*MATERIAL FOR THIS TASK*:
++++
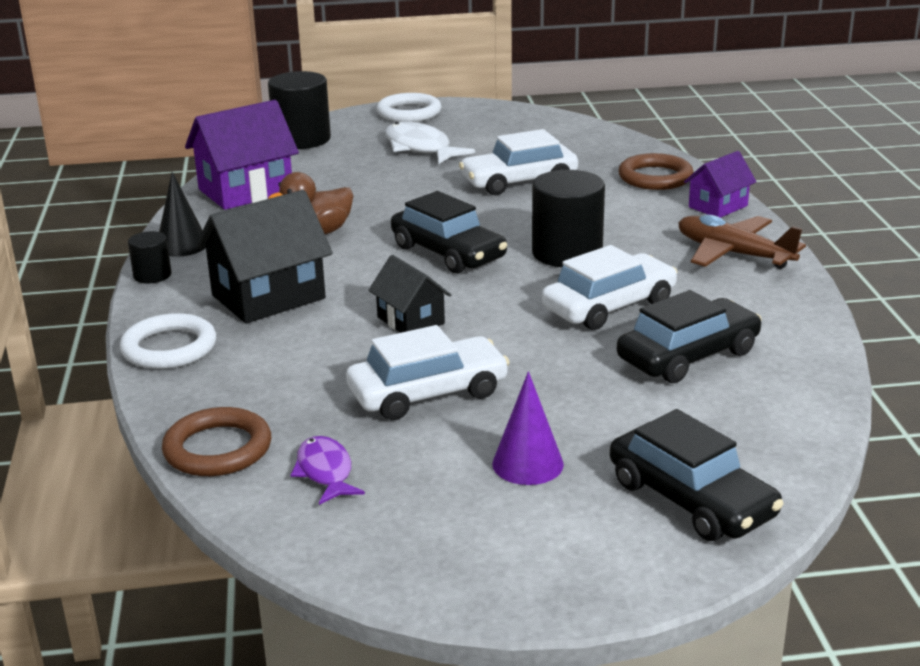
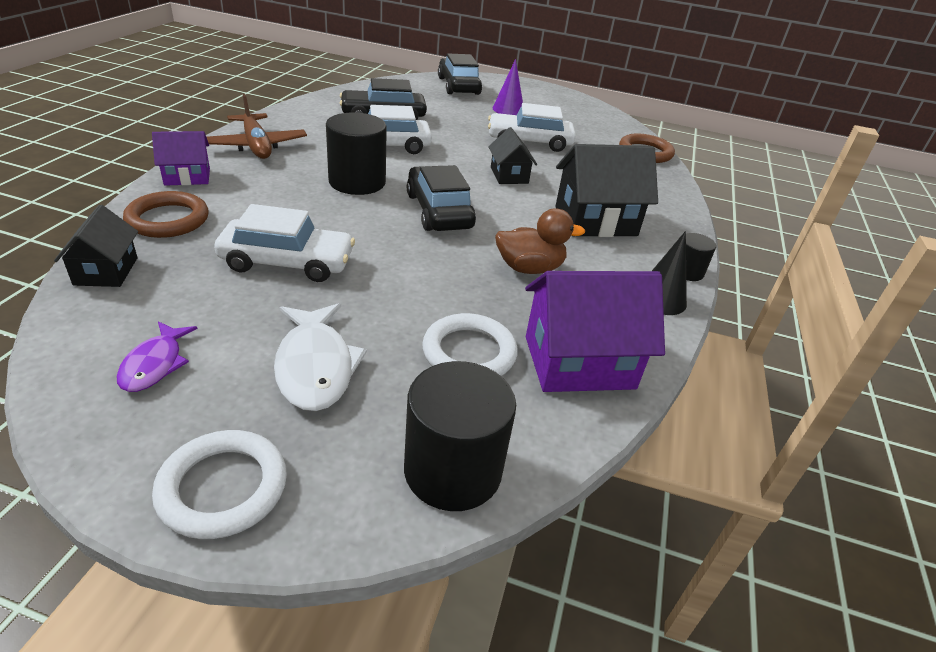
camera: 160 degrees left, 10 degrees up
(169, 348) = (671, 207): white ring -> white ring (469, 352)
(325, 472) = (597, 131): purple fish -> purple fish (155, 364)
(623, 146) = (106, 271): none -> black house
++++
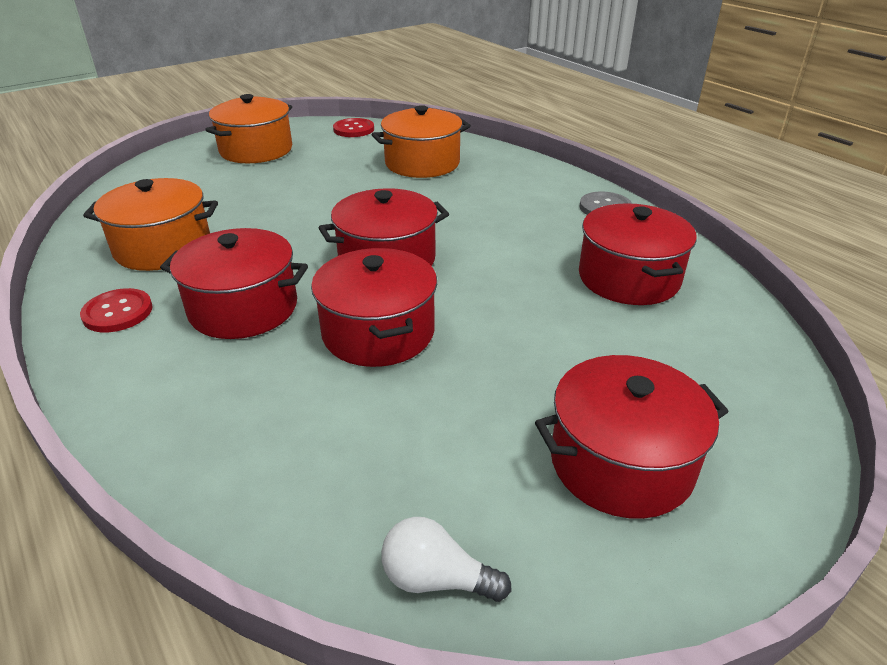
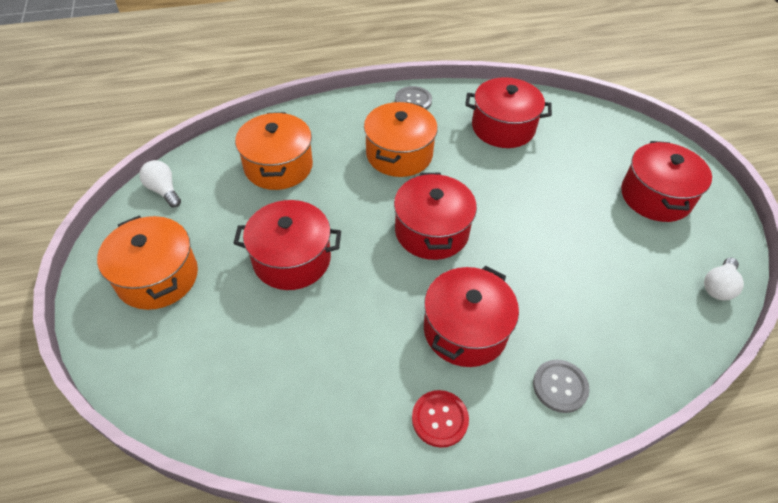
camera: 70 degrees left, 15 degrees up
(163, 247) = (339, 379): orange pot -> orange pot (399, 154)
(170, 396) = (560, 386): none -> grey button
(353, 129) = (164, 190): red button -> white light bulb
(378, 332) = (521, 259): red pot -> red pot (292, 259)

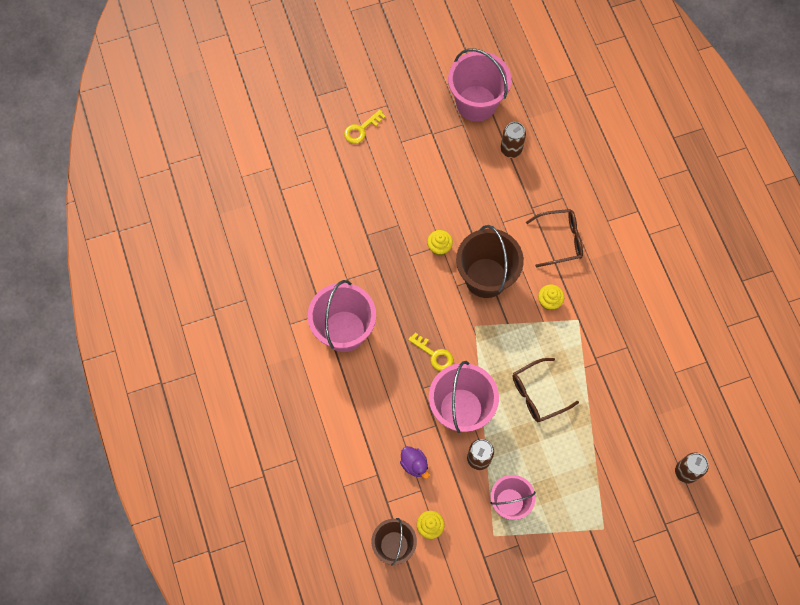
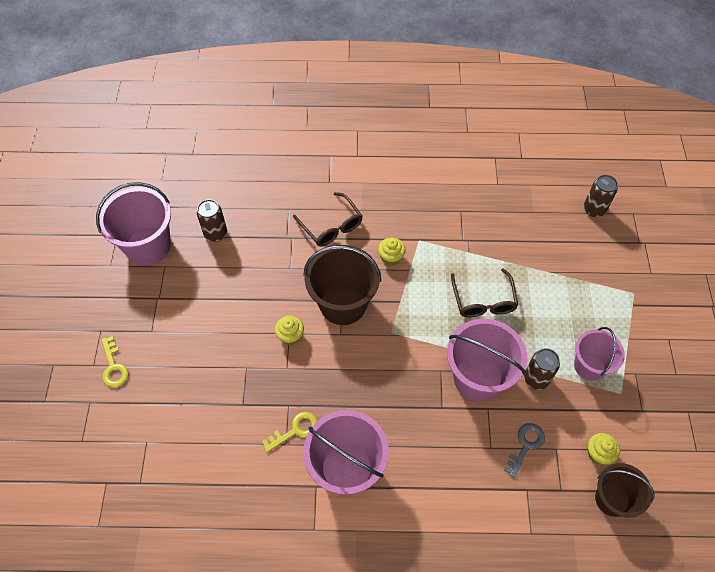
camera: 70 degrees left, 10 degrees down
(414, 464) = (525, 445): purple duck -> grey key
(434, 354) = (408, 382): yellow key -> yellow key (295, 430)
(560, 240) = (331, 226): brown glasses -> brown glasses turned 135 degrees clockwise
++++
*PROMPT*: The lines above starting at the one that holds "camera: 70 degrees left, 15 degrees up" and ending at the one that holds "(560, 240) = (331, 226): brown" are to be written out exactly, ends included, and no pictures are to be copied.

*OUTPUT OF THE EXERCISE*:
camera: 70 degrees left, 15 degrees up
(163, 247) = (339, 379): orange pot -> orange pot (399, 154)
(170, 396) = (560, 386): none -> grey button
(353, 129) = (164, 190): red button -> white light bulb
(378, 332) = (521, 259): red pot -> red pot (292, 259)

camera: 70 degrees left, 10 degrees down
(414, 464) = (525, 445): purple duck -> grey key
(434, 354) = (408, 382): yellow key -> yellow key (295, 430)
(560, 240) = (331, 226): brown glasses -> brown glasses turned 135 degrees clockwise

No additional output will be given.